Records:

====

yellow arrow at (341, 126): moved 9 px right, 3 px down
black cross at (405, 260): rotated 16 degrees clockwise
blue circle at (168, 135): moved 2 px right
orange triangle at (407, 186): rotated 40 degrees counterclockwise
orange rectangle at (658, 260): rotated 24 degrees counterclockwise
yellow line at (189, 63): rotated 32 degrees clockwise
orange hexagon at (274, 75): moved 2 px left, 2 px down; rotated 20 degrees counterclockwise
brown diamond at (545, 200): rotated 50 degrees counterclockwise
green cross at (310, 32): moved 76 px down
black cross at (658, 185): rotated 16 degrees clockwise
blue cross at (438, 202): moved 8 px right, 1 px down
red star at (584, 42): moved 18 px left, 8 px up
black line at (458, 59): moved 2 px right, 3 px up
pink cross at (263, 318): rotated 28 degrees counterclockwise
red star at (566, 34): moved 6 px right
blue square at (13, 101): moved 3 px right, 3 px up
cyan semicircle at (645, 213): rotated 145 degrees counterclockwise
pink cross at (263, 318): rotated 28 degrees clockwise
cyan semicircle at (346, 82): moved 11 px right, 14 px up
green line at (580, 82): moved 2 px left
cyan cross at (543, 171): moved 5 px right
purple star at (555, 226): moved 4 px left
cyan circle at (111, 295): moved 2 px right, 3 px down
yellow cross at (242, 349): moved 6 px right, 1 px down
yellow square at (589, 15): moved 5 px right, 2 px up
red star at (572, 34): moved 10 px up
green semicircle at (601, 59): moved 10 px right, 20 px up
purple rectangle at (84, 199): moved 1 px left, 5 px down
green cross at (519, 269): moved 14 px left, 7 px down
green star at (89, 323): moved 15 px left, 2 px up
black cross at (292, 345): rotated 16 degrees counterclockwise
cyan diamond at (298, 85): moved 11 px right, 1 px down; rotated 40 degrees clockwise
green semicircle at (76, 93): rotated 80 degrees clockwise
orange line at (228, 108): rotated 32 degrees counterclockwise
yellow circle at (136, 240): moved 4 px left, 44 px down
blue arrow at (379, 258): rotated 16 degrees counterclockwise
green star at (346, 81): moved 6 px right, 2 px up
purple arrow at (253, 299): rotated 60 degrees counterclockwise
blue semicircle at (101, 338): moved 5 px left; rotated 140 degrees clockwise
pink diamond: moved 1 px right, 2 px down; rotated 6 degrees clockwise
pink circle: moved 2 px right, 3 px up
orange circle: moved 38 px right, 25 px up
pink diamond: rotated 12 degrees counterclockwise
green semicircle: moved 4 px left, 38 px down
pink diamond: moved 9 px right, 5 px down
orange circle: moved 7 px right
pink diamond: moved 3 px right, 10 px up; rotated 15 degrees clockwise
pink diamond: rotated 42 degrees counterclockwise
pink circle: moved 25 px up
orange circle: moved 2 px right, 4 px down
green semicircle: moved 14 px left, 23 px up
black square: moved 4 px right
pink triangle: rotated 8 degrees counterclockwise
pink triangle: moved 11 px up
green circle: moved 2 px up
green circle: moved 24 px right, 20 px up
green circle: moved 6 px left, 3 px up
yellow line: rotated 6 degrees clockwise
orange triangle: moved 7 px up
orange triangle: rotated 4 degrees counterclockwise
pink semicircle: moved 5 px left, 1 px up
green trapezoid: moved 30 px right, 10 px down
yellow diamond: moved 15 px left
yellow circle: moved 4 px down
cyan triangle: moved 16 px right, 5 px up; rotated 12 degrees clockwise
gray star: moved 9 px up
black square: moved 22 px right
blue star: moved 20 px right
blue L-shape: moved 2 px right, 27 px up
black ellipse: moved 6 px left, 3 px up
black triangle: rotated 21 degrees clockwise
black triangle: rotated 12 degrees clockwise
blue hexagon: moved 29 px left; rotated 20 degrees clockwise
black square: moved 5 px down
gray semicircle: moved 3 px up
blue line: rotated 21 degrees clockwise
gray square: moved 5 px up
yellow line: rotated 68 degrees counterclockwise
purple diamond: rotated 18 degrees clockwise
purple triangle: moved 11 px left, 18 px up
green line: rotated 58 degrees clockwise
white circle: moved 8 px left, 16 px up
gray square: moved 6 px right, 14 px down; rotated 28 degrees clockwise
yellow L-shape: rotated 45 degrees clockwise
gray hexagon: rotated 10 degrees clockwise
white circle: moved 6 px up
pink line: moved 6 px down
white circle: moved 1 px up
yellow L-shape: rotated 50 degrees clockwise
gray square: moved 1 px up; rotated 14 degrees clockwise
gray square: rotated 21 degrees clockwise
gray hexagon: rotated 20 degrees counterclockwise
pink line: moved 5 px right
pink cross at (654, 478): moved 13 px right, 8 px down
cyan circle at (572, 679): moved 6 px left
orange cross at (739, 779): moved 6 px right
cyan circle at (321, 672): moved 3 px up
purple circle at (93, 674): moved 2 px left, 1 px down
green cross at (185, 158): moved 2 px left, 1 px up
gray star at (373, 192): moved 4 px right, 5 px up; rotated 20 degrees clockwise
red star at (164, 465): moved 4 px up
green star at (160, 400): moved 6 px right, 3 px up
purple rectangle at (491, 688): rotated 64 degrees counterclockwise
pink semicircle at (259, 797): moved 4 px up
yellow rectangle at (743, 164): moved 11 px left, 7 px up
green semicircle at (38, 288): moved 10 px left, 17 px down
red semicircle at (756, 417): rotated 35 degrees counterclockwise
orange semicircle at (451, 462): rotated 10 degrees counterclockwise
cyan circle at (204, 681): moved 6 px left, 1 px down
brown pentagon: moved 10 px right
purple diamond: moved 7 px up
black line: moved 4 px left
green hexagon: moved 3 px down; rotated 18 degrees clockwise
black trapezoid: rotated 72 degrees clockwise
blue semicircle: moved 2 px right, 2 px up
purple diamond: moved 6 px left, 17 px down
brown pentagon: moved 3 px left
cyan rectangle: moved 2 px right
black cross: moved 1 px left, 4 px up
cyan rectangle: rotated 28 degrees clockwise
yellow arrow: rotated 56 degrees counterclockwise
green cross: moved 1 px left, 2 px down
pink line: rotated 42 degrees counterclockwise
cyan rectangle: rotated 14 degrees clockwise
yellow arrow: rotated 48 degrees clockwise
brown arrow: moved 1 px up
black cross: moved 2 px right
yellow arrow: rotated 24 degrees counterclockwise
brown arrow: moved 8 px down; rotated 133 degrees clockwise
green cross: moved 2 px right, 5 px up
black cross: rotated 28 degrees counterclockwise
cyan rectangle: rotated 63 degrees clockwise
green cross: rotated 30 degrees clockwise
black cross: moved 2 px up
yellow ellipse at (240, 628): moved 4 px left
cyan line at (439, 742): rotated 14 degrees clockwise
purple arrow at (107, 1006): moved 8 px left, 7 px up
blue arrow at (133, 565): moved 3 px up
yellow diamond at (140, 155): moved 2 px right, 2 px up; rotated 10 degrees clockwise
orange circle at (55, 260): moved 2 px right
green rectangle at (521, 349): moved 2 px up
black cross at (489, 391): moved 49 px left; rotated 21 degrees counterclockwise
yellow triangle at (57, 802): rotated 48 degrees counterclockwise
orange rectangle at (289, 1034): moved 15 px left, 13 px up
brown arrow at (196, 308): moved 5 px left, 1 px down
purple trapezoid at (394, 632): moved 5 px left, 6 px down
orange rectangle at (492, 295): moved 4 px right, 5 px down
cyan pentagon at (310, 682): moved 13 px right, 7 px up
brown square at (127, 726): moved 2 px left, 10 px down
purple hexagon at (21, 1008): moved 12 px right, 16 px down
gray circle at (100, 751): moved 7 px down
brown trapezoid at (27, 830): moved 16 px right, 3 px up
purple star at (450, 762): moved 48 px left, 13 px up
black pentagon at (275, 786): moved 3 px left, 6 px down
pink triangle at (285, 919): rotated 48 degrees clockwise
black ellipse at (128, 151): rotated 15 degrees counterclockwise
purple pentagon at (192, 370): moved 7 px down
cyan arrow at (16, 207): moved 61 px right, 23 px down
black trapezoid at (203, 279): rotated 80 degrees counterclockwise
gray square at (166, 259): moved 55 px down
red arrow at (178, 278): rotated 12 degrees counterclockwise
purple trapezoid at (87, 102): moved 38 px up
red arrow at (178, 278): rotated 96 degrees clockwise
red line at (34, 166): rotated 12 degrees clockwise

====

Set exercise.
Rewrite the listing from its first line up to and including the line with "orange rectangle at (658, 260): rotated", putting "anticlockwise" wherever "counterclockwise" appears and leaving everything else unchanged.

Output.
yellow arrow at (341, 126): moved 9 px right, 3 px down
black cross at (405, 260): rotated 16 degrees clockwise
blue circle at (168, 135): moved 2 px right
orange triangle at (407, 186): rotated 40 degrees anticlockwise
orange rectangle at (658, 260): rotated 24 degrees anticlockwise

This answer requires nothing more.